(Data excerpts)

====================

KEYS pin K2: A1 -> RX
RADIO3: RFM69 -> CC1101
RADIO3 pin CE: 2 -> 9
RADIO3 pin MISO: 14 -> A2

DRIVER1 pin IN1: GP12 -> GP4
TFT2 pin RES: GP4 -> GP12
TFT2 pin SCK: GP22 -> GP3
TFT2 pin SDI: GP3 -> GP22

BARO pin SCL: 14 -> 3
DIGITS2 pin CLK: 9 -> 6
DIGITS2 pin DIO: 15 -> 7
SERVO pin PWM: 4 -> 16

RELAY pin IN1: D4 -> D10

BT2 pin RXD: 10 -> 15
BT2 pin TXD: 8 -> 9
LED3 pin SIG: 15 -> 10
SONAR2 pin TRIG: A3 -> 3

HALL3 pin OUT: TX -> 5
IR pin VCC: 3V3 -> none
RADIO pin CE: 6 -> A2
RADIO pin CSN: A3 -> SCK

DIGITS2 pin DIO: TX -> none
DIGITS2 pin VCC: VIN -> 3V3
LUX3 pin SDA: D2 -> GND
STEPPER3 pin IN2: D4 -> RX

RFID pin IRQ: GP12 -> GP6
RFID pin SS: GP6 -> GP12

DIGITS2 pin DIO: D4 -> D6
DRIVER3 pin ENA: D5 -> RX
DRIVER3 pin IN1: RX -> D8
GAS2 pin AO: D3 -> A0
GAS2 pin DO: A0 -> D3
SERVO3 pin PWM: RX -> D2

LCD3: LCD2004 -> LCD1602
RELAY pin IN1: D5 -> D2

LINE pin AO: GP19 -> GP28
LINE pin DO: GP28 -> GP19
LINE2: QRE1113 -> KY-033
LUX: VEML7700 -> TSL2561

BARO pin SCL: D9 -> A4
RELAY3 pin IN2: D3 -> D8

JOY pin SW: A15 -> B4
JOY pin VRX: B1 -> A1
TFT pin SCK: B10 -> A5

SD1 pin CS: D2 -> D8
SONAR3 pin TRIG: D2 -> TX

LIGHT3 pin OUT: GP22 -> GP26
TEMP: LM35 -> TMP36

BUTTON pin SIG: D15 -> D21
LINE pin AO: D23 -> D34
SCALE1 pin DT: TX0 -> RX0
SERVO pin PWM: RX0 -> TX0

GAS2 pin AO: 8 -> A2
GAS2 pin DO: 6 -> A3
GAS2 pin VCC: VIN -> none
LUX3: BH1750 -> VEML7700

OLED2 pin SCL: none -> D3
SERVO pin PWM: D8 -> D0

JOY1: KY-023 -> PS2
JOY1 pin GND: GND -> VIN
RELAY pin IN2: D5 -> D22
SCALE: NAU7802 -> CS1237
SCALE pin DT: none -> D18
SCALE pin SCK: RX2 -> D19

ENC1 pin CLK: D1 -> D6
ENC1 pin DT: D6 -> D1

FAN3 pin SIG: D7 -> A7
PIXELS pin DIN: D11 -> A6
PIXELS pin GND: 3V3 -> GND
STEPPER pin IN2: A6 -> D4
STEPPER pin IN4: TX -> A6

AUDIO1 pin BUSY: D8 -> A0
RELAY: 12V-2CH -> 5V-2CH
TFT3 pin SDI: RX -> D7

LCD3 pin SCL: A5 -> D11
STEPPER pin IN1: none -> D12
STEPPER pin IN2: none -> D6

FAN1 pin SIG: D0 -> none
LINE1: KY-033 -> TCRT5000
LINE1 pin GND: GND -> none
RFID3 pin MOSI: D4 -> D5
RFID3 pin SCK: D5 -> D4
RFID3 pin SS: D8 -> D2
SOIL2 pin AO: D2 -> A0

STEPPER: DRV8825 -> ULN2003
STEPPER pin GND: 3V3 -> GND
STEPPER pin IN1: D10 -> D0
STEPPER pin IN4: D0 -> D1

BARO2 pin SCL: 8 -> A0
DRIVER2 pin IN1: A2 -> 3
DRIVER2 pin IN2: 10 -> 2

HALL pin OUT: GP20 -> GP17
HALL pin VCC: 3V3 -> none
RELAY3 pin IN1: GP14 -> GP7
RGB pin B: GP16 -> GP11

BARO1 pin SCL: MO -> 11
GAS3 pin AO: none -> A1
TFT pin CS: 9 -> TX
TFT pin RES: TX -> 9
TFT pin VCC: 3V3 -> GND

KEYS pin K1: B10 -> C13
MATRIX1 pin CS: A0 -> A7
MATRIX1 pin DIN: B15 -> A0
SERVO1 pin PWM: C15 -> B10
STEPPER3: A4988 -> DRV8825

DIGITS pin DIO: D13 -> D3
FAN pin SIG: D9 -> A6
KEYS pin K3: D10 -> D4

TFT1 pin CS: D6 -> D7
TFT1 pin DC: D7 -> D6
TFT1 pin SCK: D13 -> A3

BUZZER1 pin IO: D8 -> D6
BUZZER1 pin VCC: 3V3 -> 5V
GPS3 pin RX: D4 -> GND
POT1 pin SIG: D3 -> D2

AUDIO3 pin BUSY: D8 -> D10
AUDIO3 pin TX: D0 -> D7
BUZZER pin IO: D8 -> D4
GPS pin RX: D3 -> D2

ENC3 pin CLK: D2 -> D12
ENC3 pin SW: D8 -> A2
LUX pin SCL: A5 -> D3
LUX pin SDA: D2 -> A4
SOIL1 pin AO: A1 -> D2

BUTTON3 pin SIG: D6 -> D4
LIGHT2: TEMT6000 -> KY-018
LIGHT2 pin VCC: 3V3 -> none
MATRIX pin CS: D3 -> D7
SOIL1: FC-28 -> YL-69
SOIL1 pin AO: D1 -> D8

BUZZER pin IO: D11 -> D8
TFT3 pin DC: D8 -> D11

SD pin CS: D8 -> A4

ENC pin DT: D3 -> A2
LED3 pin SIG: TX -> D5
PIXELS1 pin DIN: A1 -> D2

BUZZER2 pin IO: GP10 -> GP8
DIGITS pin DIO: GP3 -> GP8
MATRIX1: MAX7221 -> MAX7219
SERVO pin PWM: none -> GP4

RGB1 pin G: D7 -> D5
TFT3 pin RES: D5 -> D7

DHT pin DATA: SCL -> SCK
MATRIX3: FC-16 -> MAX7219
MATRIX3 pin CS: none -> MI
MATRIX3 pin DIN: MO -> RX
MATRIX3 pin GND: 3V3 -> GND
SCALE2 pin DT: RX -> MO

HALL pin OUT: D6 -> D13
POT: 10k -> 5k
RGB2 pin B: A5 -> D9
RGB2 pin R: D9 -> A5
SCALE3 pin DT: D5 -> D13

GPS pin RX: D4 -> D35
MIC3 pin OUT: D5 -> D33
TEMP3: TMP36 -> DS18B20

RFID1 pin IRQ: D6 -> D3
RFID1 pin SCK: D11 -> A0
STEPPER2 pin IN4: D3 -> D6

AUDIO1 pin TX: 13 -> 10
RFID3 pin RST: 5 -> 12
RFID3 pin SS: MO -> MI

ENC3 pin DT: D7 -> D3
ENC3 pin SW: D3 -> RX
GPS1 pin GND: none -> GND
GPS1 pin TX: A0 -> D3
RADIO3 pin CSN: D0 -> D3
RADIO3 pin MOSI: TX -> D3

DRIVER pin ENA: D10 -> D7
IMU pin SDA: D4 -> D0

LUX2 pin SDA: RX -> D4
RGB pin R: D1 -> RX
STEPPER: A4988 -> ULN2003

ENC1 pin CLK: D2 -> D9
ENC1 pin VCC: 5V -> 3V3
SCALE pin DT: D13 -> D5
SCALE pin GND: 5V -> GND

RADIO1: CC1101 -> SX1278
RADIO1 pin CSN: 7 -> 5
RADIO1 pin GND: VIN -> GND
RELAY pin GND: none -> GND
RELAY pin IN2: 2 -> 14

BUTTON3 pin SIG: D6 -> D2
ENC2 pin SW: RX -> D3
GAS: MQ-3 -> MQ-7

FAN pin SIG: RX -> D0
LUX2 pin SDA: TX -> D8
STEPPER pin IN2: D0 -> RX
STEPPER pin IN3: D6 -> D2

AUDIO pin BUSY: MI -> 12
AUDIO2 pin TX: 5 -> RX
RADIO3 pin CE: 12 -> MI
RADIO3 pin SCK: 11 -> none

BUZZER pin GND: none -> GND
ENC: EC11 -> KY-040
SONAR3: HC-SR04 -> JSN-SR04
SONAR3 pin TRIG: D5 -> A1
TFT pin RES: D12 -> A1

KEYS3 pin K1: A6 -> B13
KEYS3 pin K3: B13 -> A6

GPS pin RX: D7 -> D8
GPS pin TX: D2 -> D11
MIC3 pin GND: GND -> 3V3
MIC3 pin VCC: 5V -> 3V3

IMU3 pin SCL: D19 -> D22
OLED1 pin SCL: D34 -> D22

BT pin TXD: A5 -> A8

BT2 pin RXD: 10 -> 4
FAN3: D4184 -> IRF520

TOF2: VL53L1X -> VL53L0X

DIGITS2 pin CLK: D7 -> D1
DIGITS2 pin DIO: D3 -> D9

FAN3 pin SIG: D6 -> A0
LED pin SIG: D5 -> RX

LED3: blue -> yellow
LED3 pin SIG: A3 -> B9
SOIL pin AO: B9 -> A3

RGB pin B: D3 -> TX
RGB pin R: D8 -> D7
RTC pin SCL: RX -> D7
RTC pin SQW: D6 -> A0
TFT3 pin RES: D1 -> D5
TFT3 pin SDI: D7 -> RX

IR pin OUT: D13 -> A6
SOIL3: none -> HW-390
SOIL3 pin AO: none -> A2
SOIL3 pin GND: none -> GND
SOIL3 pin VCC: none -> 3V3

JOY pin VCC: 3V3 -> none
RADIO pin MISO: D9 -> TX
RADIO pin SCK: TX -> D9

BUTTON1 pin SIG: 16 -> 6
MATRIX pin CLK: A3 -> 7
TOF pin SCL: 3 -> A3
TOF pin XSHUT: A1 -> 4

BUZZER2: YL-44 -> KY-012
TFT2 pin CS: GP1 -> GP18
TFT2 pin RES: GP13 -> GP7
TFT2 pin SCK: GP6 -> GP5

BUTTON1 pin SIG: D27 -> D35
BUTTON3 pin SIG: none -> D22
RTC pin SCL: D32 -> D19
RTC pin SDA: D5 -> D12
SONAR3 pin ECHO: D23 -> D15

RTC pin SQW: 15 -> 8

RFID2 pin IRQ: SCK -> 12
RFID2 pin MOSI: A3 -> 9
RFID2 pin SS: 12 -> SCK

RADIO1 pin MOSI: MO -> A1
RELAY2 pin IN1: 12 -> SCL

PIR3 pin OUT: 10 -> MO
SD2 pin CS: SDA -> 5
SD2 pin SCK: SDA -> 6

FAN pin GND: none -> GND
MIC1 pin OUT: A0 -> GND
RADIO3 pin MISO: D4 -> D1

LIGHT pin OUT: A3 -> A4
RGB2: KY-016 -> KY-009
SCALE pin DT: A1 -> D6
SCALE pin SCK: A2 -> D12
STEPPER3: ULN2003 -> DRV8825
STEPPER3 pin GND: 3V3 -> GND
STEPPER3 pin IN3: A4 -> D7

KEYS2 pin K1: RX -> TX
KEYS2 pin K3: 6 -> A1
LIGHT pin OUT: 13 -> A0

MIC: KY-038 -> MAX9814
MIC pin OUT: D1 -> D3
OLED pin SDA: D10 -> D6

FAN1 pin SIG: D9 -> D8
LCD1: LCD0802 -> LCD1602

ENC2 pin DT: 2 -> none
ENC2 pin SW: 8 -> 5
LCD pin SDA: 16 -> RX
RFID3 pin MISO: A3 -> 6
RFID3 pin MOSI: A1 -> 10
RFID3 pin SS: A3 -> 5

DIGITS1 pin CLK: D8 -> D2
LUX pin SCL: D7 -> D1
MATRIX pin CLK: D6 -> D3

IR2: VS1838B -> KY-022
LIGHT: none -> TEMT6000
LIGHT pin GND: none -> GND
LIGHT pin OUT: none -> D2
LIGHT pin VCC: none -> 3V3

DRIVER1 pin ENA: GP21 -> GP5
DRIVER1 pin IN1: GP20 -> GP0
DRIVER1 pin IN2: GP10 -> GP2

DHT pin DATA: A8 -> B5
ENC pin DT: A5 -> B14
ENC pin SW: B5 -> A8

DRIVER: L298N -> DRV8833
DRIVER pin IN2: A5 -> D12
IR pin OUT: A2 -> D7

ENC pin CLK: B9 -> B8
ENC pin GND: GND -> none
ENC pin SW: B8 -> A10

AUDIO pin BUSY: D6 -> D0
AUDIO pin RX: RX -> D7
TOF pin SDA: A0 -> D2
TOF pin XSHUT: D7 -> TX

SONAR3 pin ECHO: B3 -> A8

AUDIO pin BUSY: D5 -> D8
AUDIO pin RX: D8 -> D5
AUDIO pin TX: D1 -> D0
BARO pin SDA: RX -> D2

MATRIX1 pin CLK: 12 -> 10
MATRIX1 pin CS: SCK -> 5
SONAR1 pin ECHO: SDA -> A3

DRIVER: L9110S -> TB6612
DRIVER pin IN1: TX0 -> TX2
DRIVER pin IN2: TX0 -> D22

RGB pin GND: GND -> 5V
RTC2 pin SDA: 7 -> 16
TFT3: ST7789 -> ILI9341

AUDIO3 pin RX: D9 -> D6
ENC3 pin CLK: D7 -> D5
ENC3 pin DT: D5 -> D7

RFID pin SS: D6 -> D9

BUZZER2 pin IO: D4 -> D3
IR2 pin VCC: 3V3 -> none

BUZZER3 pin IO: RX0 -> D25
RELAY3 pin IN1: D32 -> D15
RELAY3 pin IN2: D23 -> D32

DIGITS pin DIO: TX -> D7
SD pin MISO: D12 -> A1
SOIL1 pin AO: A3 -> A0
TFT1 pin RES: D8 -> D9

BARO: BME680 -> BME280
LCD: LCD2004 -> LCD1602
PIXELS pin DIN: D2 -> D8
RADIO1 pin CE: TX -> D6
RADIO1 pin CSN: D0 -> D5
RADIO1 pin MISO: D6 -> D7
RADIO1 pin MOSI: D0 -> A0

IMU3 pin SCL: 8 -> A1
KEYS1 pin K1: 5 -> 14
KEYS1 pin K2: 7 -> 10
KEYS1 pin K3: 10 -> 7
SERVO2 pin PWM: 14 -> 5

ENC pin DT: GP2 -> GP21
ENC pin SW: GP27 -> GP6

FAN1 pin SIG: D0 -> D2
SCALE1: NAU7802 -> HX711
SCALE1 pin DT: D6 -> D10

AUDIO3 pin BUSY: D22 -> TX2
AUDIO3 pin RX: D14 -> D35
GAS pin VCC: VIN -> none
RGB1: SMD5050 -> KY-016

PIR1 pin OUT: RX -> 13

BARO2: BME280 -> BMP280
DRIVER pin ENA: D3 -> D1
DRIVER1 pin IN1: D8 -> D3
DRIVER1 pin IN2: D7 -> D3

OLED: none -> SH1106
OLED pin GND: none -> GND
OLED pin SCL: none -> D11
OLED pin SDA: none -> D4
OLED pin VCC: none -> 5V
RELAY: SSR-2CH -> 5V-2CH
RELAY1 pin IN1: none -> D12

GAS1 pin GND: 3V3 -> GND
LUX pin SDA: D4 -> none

====================

→ **TASK INSTRUCTIONS**: Could you set down, word for word, only the lines above from the line with "STEPPER3 pin GND: 3V3 -> GND" to the line with "LIGHT pin OUT: none -> D2", including both?

→ **EXERCISE SOLUTION**:
STEPPER3 pin GND: 3V3 -> GND
STEPPER3 pin IN3: A4 -> D7

KEYS2 pin K1: RX -> TX
KEYS2 pin K3: 6 -> A1
LIGHT pin OUT: 13 -> A0

MIC: KY-038 -> MAX9814
MIC pin OUT: D1 -> D3
OLED pin SDA: D10 -> D6

FAN1 pin SIG: D9 -> D8
LCD1: LCD0802 -> LCD1602

ENC2 pin DT: 2 -> none
ENC2 pin SW: 8 -> 5
LCD pin SDA: 16 -> RX
RFID3 pin MISO: A3 -> 6
RFID3 pin MOSI: A1 -> 10
RFID3 pin SS: A3 -> 5

DIGITS1 pin CLK: D8 -> D2
LUX pin SCL: D7 -> D1
MATRIX pin CLK: D6 -> D3

IR2: VS1838B -> KY-022
LIGHT: none -> TEMT6000
LIGHT pin GND: none -> GND
LIGHT pin OUT: none -> D2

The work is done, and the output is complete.